Give every line of the rows from the start through the line containing "Yes, wooden door" as a JSON list of strings, one string per line, skipping blank lines. Leave the pictures out.

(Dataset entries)
- - -

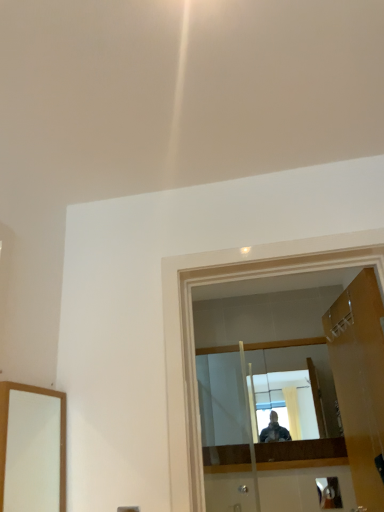
The width and height of the screenshot is (384, 512). Describe the element at coordinates (194, 346) in the screenshot. I see `transparent glass door at center` at that location.

What are the coordinates of `metallic silver door handle at lower right` in the screenshot? It's located at (329, 493).

Is wooden door at right located outside metallic silver door handle at lower right?

Yes, wooden door at right is not within metallic silver door handle at lower right.

From a real-world perspective, who is located higher, wooden door at right or metallic silver door handle at lower right?

In real-world perspective, wooden door at right is above.

From the image's perspective, is wooden door at right on metallic silver door handle at lower right?

Yes, from the image's perspective, wooden door at right is on top of metallic silver door handle at lower right.

How far apart are wooden door at right and metallic silver door handle at lower right?

wooden door at right is 4.14 feet away from metallic silver door handle at lower right.

Is transparent glass door at center facing away from metallic silver door handle at lower right?

Yes, transparent glass door at center is positioned with its back facing metallic silver door handle at lower right.

How much distance is there between transparent glass door at center and metallic silver door handle at lower right?

transparent glass door at center is 6.04 feet from metallic silver door handle at lower right.

Is transparent glass door at center surrounding metallic silver door handle at lower right?

Actually, metallic silver door handle at lower right is outside transparent glass door at center.

I want to click on glass door that is on the left side of metallic silver door handle at lower right, so click(194, 346).

Which is in front, wooden door at right or transparent glass door at center?

Positioned in front is transparent glass door at center.

Considering the relative sizes of wooden door at right and transparent glass door at center in the image provided, is wooden door at right taller than transparent glass door at center?

Yes.

Are wooden door at right and transparent glass door at center located far from each other?

They are positioned close to each other.

From the image's perspective, is metallic silver door handle at lower right located above transparent glass door at center?

No.

Considering the positions of points (324, 493) and (204, 277), is point (324, 493) closer to camera compared to point (204, 277)?

No, (324, 493) is further to viewer.

From the picture: Considering the sizes of objects metallic silver door handle at lower right and transparent glass door at center in the image provided, who is shorter, metallic silver door handle at lower right or transparent glass door at center?

metallic silver door handle at lower right.

Based on the photo, are transparent glass door at center and wooden door at right far apart?

transparent glass door at center is near wooden door at right, not far away.

Where is `door behind the transparent glass door at center`? This screenshot has height=512, width=384. door behind the transparent glass door at center is located at coordinates (360, 382).

From the image's perspective, is transparent glass door at center above or below wooden door at right?

From the image's perspective, transparent glass door at center appears above wooden door at right.

Considering the relative sizes of transparent glass door at center and wooden door at right in the image provided, is transparent glass door at center smaller than wooden door at right?

Incorrect, transparent glass door at center is not smaller in size than wooden door at right.

Measure the distance from metallic silver door handle at lower right to wooden door at right.

They are 1.26 meters apart.

Is metallic silver door handle at lower right placed right next to wooden door at right?

There is a gap between metallic silver door handle at lower right and wooden door at right.

Between point (338, 481) and point (356, 293), which one is positioned behind?

The point (338, 481) is behind.

Is metallic silver door handle at lower right looking in the opposite direction of wooden door at right?

metallic silver door handle at lower right does not have its back to wooden door at right.

Where is `reflection on the right of wooden door at right`? This screenshot has width=384, height=512. reflection on the right of wooden door at right is located at coordinates (329, 493).

Where is `reflection below the transparent glass door at center (from the image's perspective)`? Image resolution: width=384 pixels, height=512 pixels. reflection below the transparent glass door at center (from the image's perspective) is located at coordinates [329, 493].

When comparing their distances from transparent glass door at center, does metallic silver door handle at lower right or wooden door at right seem further?

metallic silver door handle at lower right is further to transparent glass door at center.

Which object lies nearer to the anchor point metallic silver door handle at lower right, transparent glass door at center or wooden door at right?

wooden door at right lies closer to metallic silver door handle at lower right than the other object.

Looking at the image, which one is located closer to transparent glass door at center, wooden door at right or metallic silver door handle at lower right?

wooden door at right is positioned closer to the anchor transparent glass door at center.

Consider the image. Based on their spatial positions, is wooden door at right or transparent glass door at center closer to metallic silver door handle at lower right?

The object closer to metallic silver door handle at lower right is wooden door at right.

Based on their spatial positions, is metallic silver door handle at lower right or transparent glass door at center closer to wooden door at right?

transparent glass door at center lies closer to wooden door at right than the other object.

From the image, which object appears to be farther from wooden door at right, transparent glass door at center or metallic silver door handle at lower right?

metallic silver door handle at lower right lies further to wooden door at right than the other object.

In order to click on door between transparent glass door at center and metallic silver door handle at lower right along the z-axis in this screenshot , I will do `click(360, 382)`.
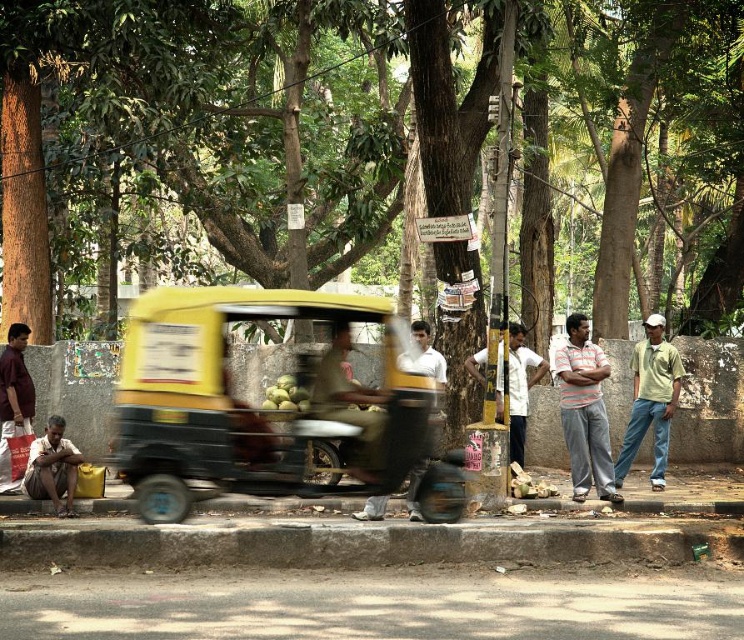
Question: Is gray concrete curb at lower center below white shirt at center?

Choices:
 (A) no
 (B) yes

Answer: (B)

Question: Among these objects, which one is nearest to the camera?

Choices:
 (A) yellow matte auto-rickshaw at center
 (B) brown leather bag at lower left
 (C) green leafy tree at center

Answer: (A)

Question: Which point is farther to the camera?

Choices:
 (A) (606, 451)
 (B) (536, 371)
 (C) (682, 513)

Answer: (B)

Question: Which of the following is the farthest from the observer?

Choices:
 (A) (51, 420)
 (B) (266, 500)
 (C) (530, 378)

Answer: (C)

Question: Can you confirm if striped cotton shirt at center is bigger than concrete curb at lower center?

Choices:
 (A) no
 (B) yes

Answer: (A)

Question: Is yellow matte auto-rickshaw at center further to the viewer compared to brown leather bag at lower left?

Choices:
 (A) yes
 (B) no

Answer: (B)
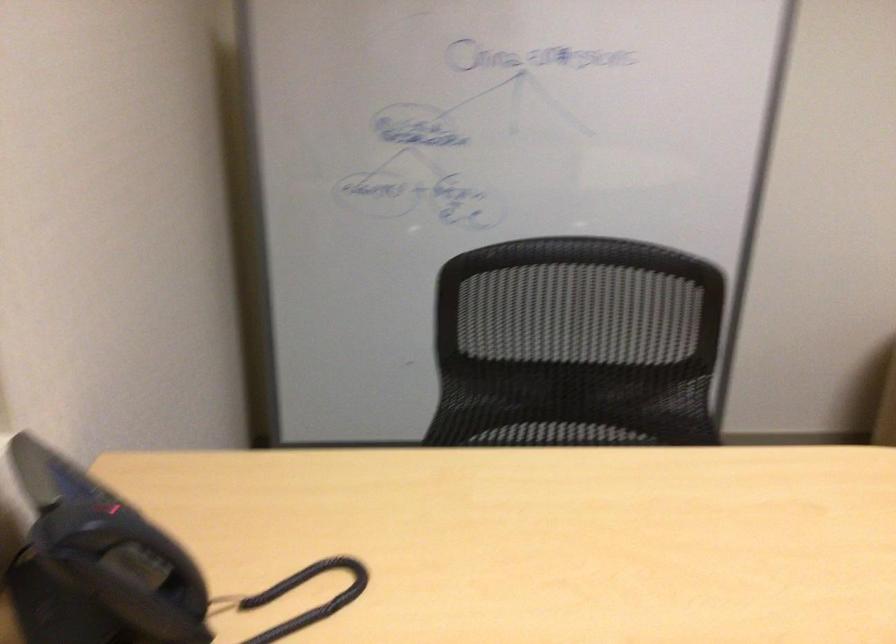
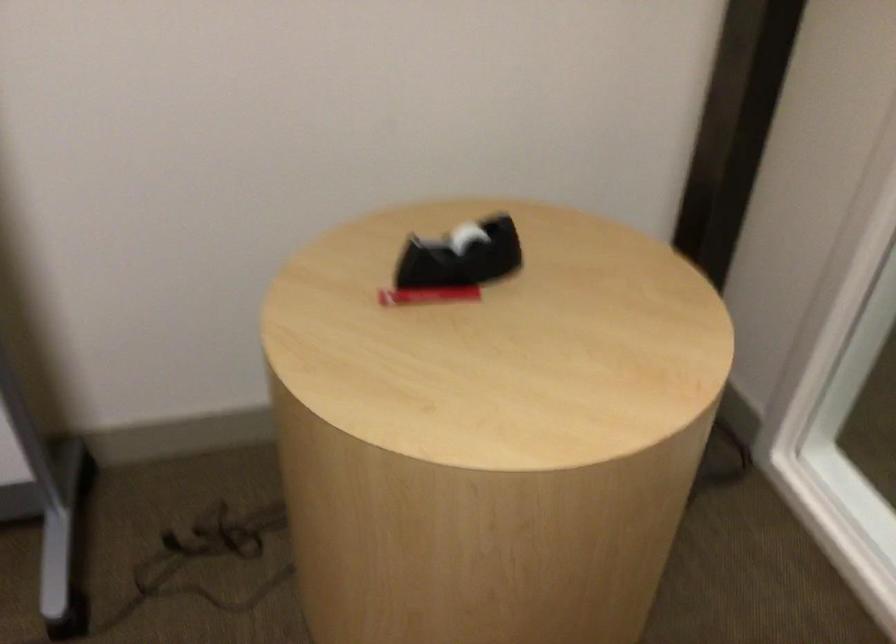
Which direction would the cameraman need to move to produce the second image?

The cameraman walked toward right, forward.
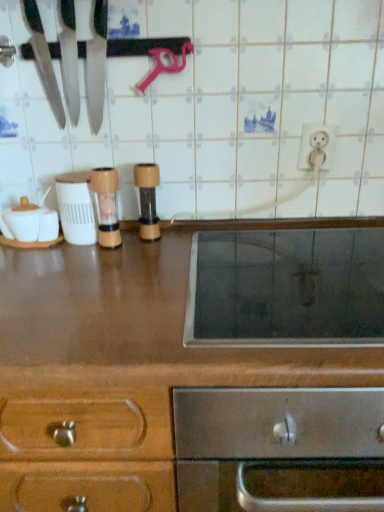
At what (x,y) coordinates should I click in order to perform the action: click on vacant area that lies in front of brown wood pepper grinder at center, the first appliance when ordered from right to left. Please return your answer as a coordinate pair (x, y). Looking at the image, I should click on (146, 263).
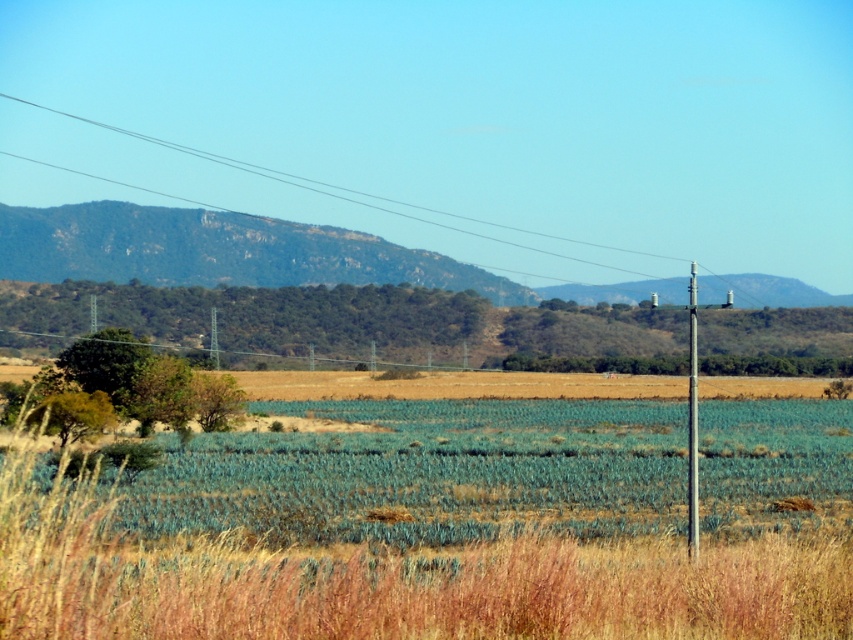
Is green rocky mountain at upper center thinner than metallic gray telegraph pole at right?

No.

Can you confirm if green rocky mountain at upper center is bigger than metallic gray telegraph pole at right?

Actually, green rocky mountain at upper center might be smaller than metallic gray telegraph pole at right.

Is point (184, 260) positioned after point (689, 444)?

Yes, point (184, 260) is behind point (689, 444).

Locate an element on the screen. This screenshot has height=640, width=853. green rocky mountain at upper center is located at coordinates (218, 252).

Can you confirm if dry grass at lower center is smaller than green rocky mountain at upper center?

No, dry grass at lower center is not smaller than green rocky mountain at upper center.

Which is behind, point (194, 502) or point (28, 246)?

The point (28, 246) is more distant.

At what (x,y) coordinates should I click in order to perform the action: click on dry grass at lower center. Please return your answer as a coordinate pair (x, y). The width and height of the screenshot is (853, 640). Looking at the image, I should click on (444, 525).

Where is `dry grass at lower center`? Image resolution: width=853 pixels, height=640 pixels. dry grass at lower center is located at coordinates (444, 525).

Does dry grass at lower center come in front of metallic gray telegraph pole at right?

Yes, it is.

Between point (700, 460) and point (693, 394), which one is positioned in front?

Point (693, 394)

Is point (15, 548) closer to camera compared to point (695, 467)?

Yes, point (15, 548) is closer to viewer.

Identify the location of dry grass at lower center. The width and height of the screenshot is (853, 640). (444, 525).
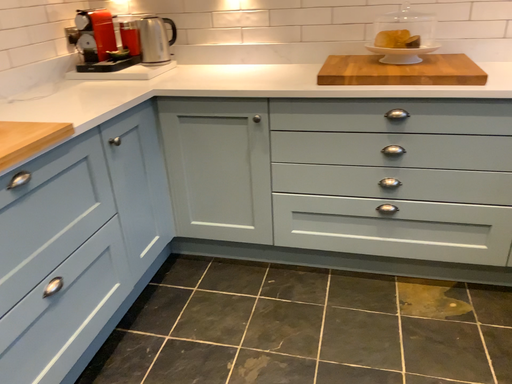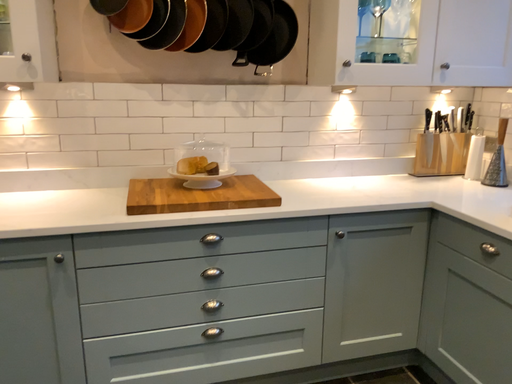
Question: How did the camera likely rotate when shooting the video?

Choices:
 (A) rotated downward
 (B) rotated upward

Answer: (B)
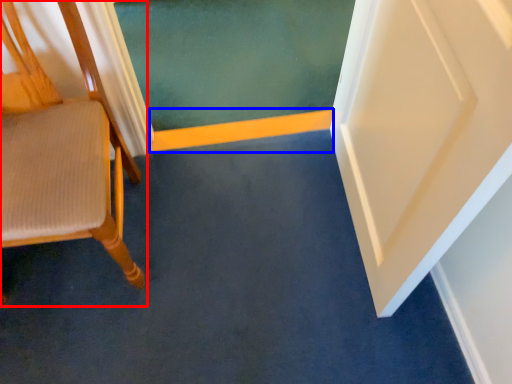
Question: Which object is closer to the camera taking this photo, chair (highlighted by a red box) or strip (highlighted by a blue box)?

Choices:
 (A) chair
 (B) strip

Answer: (A)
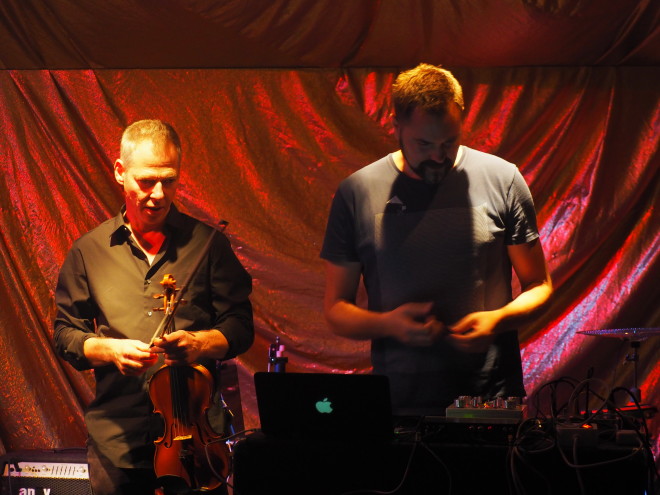
This screenshot has width=660, height=495. I want to click on audio mixer, so click(474, 408).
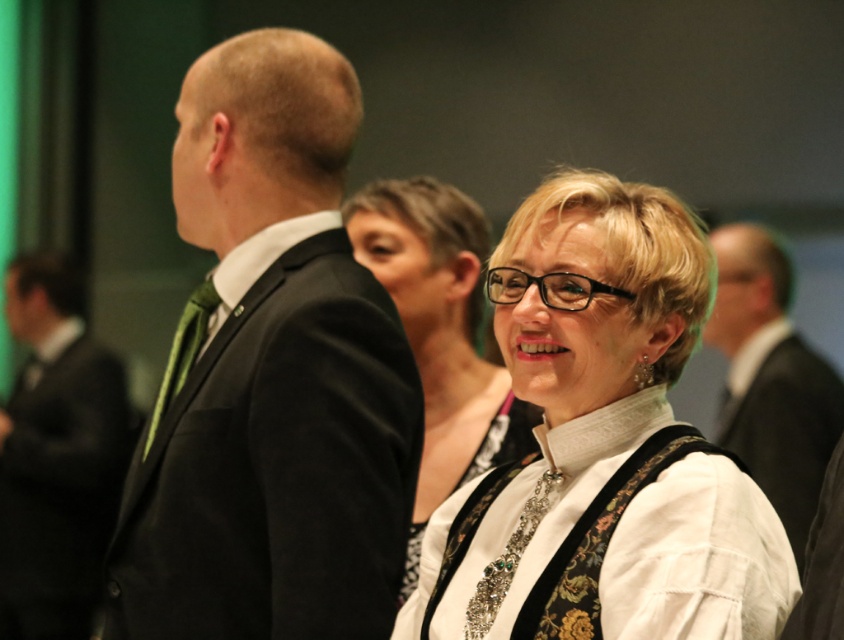
Question: Estimate the real-world distances between objects in this image. Which object is closer to the white lace dress at center?

Choices:
 (A) matte black suit at center
 (B) white lace blouse at center

Answer: (B)

Question: Is white lace blouse at center positioned behind matte black suit at center?

Choices:
 (A) yes
 (B) no

Answer: (B)

Question: Which point is farther to the camera?

Choices:
 (A) black suit at left
 (B) black satin suit at left
 (C) white textured blouse at center
 (D) matte black suit at center

Answer: (A)

Question: Which object is farther from the camera taking this photo?

Choices:
 (A) white textured blouse at center
 (B) matte black suit at center

Answer: (B)

Question: Is white lace blouse at center bigger than matte black suit at center?

Choices:
 (A) no
 (B) yes

Answer: (A)

Question: Does white textured blouse at center have a smaller size compared to white lace dress at center?

Choices:
 (A) yes
 (B) no

Answer: (B)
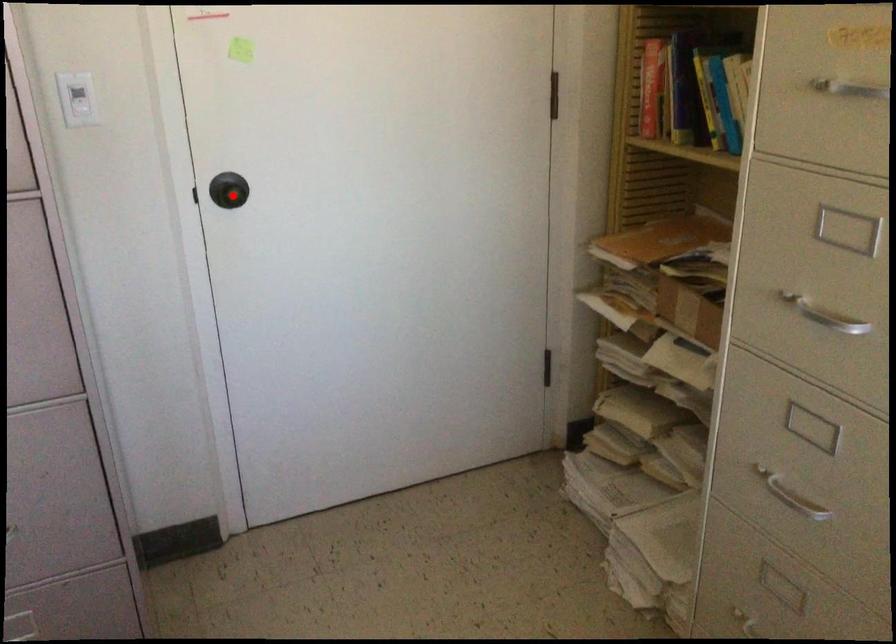
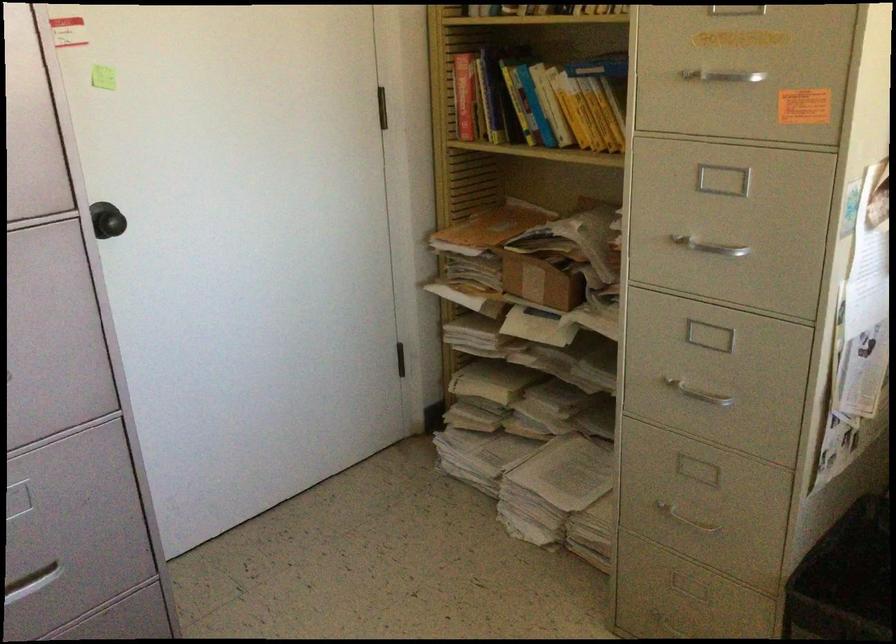
In the second image, find the point that corresponds to the highlighted location in the first image.

(115, 223)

- - -

Task response
[
  "The width and height of the screenshot is (384, 512). Describe the element at coordinates (194, 346) in the screenshot. I see `transparent glass door at center` at that location.",
  "What are the coordinates of `metallic silver door handle at lower right` in the screenshot? It's located at (329, 493).",
  "Is wooden door at right located outside metallic silver door handle at lower right?",
  "Yes, wooden door at right is not within metallic silver door handle at lower right."
]